____ Supplied material

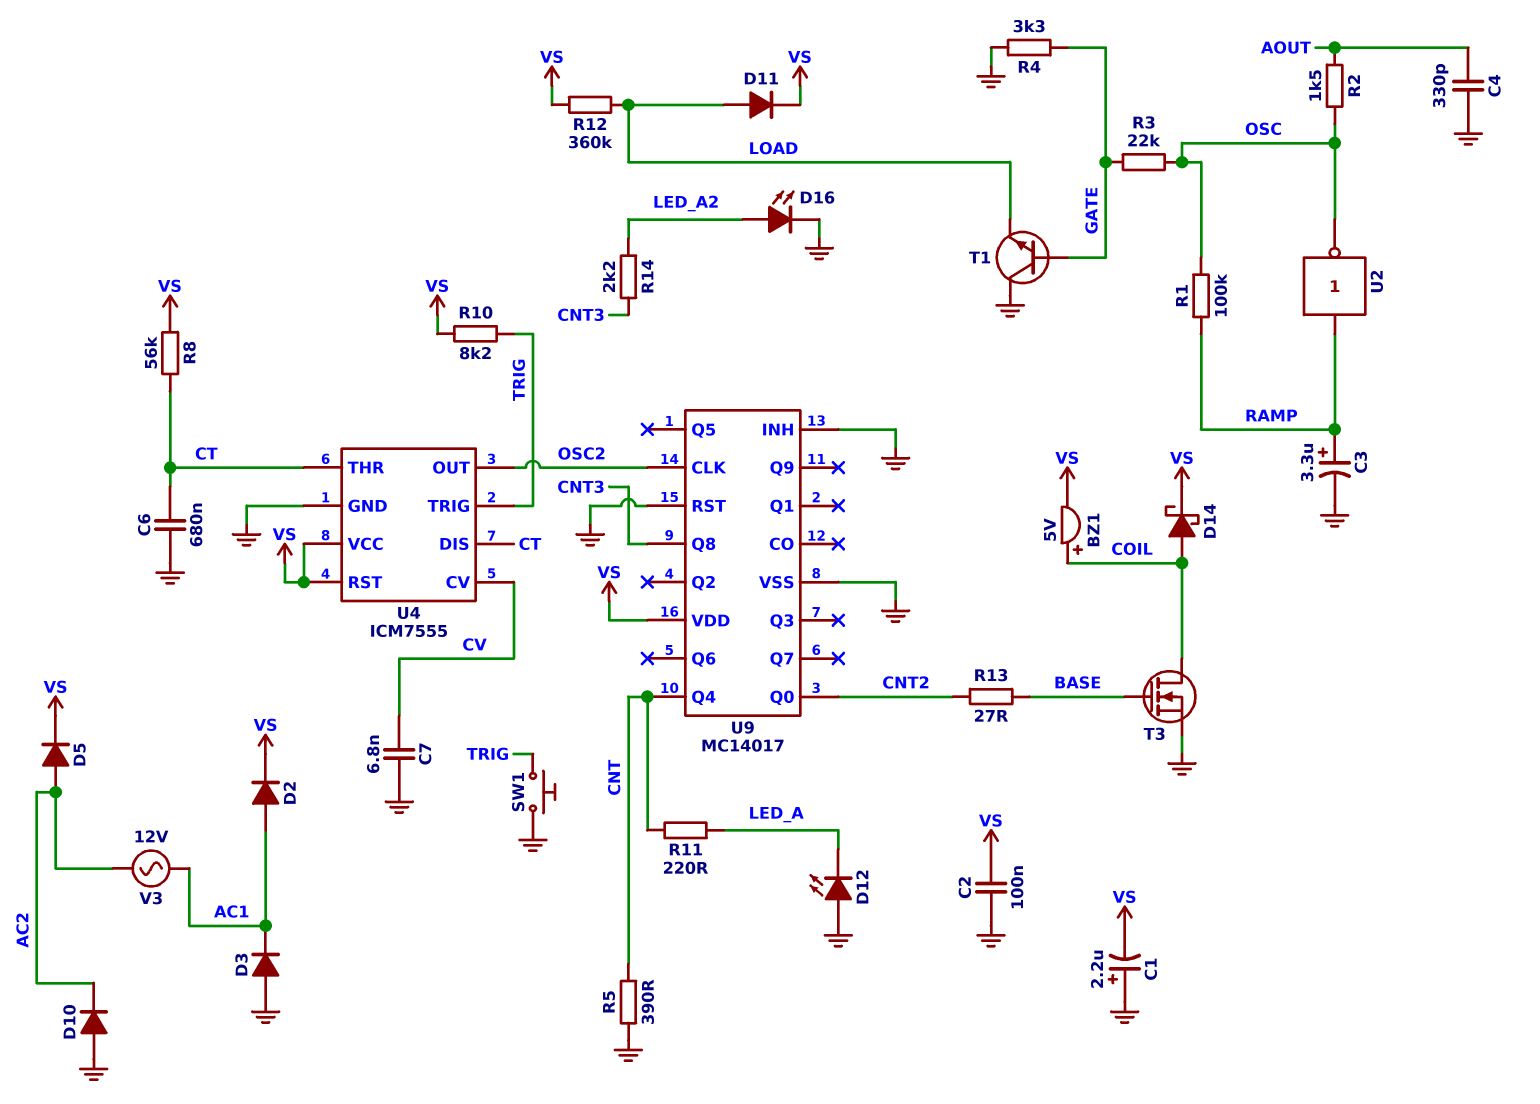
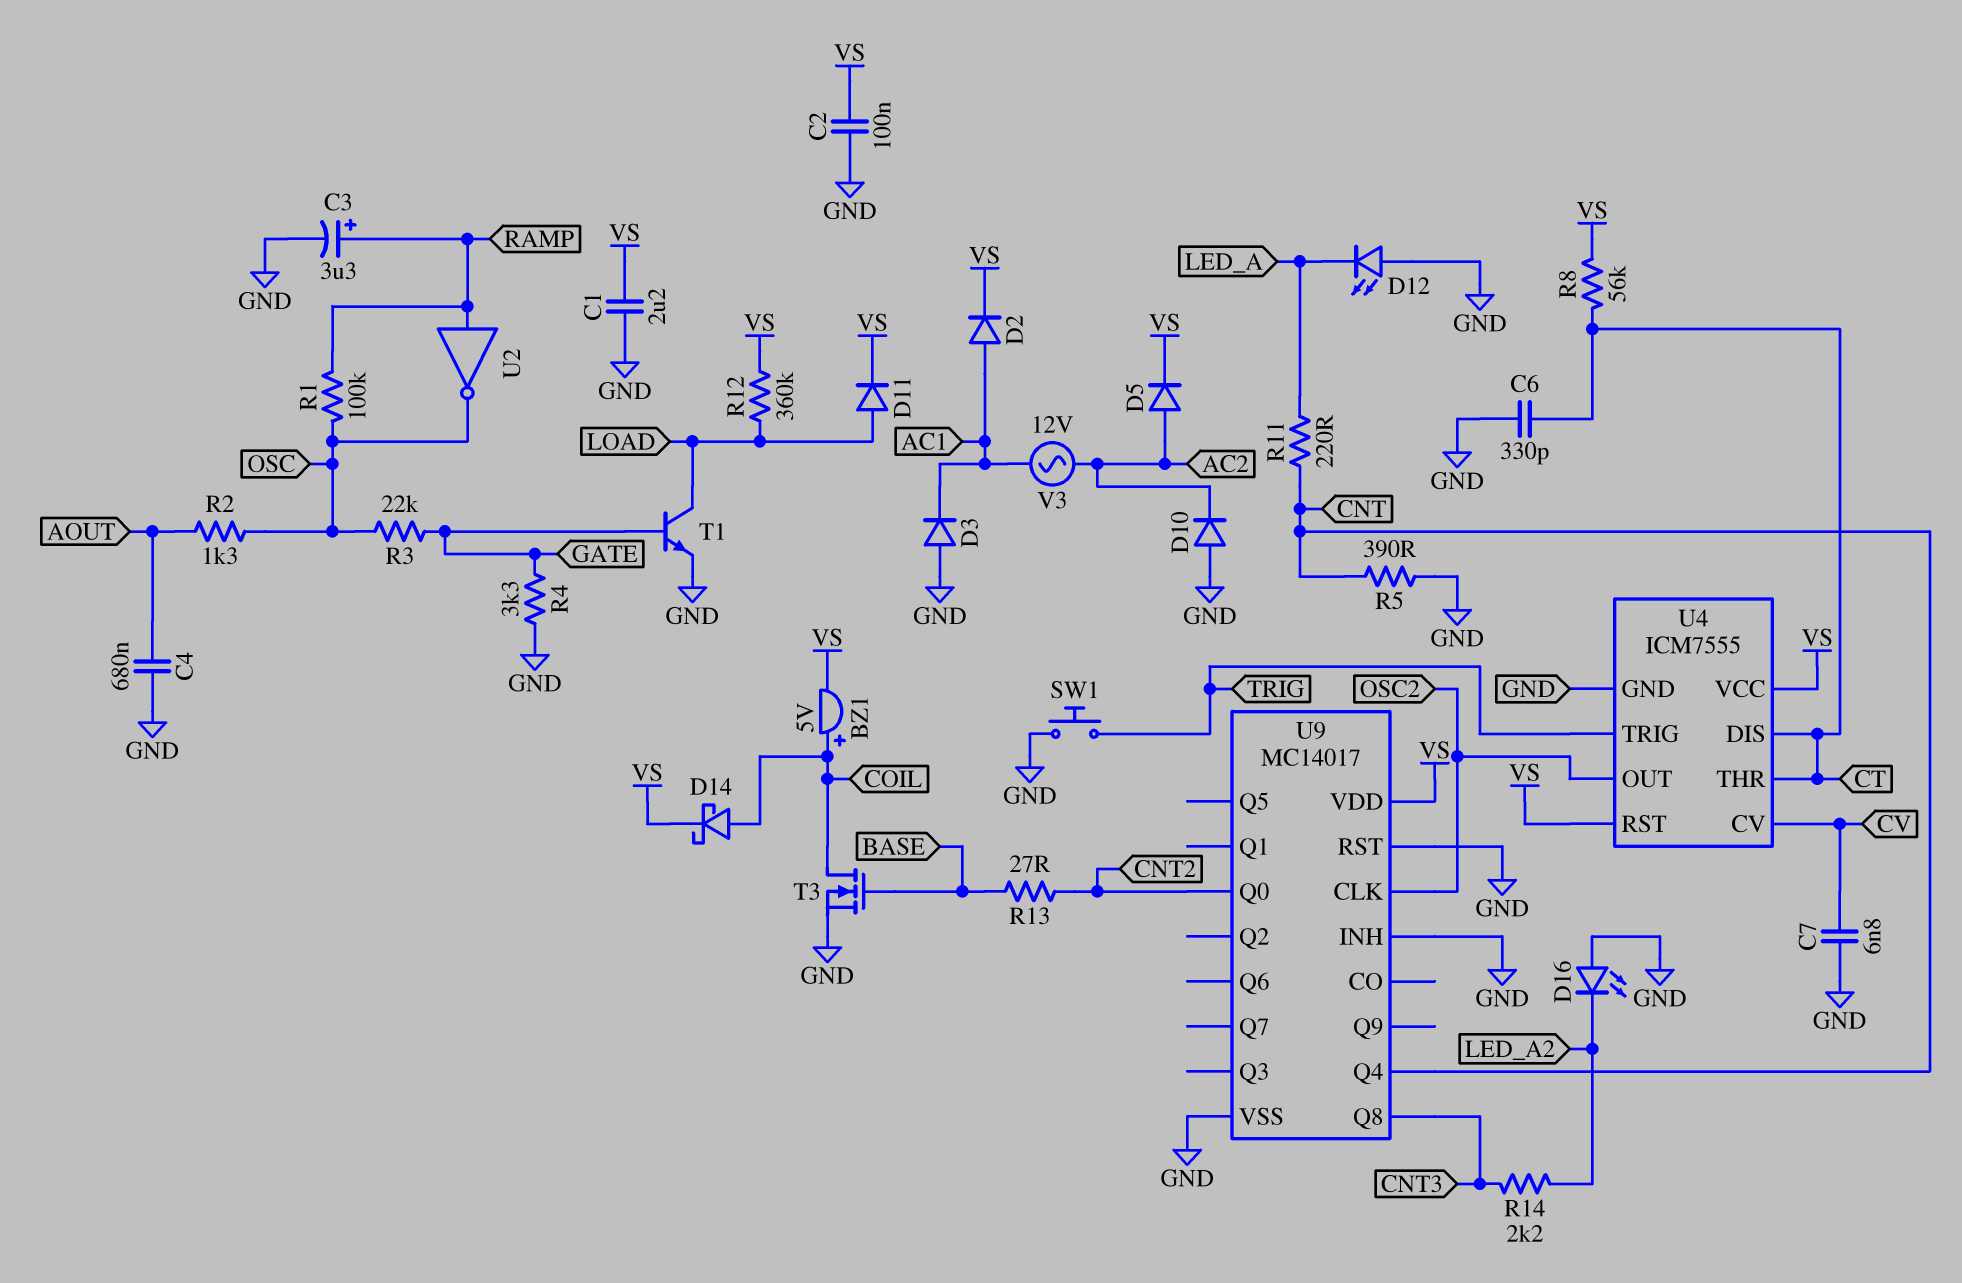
C1: 2.2uF (plus GND, minus VS) -> 2.2uF (GND, VS)
C4: 330pF (AOUT, GND) -> 680nF (AOUT, GND)
C6: 680nF (CT, GND) -> 330pF (CT, GND)
D16: LED (A LED_A2, K GND) -> LED (A GND, K LED_A2)
R2: 1.5k (AOUT, OSC) -> 1.3k (AOUT, OSC)
R10: 8.2k (TRIG, VS) -> none
T1: NPN (B GATE, C GND, E LOAD) -> NPN (B GATE, C LOAD, E GND)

________

--- Work request ---
In repeating the entries, exclude the pictures and alter nothing else.

--- Exercise answer ---
C1: 2.2uF (plus GND, minus VS) -> 2.2uF (GND, VS)
C4: 330pF (AOUT, GND) -> 680nF (AOUT, GND)
C6: 680nF (CT, GND) -> 330pF (CT, GND)
D16: LED (A LED_A2, K GND) -> LED (A GND, K LED_A2)
R2: 1.5k (AOUT, OSC) -> 1.3k (AOUT, OSC)
R10: 8.2k (TRIG, VS) -> none
T1: NPN (B GATE, C GND, E LOAD) -> NPN (B GATE, C LOAD, E GND)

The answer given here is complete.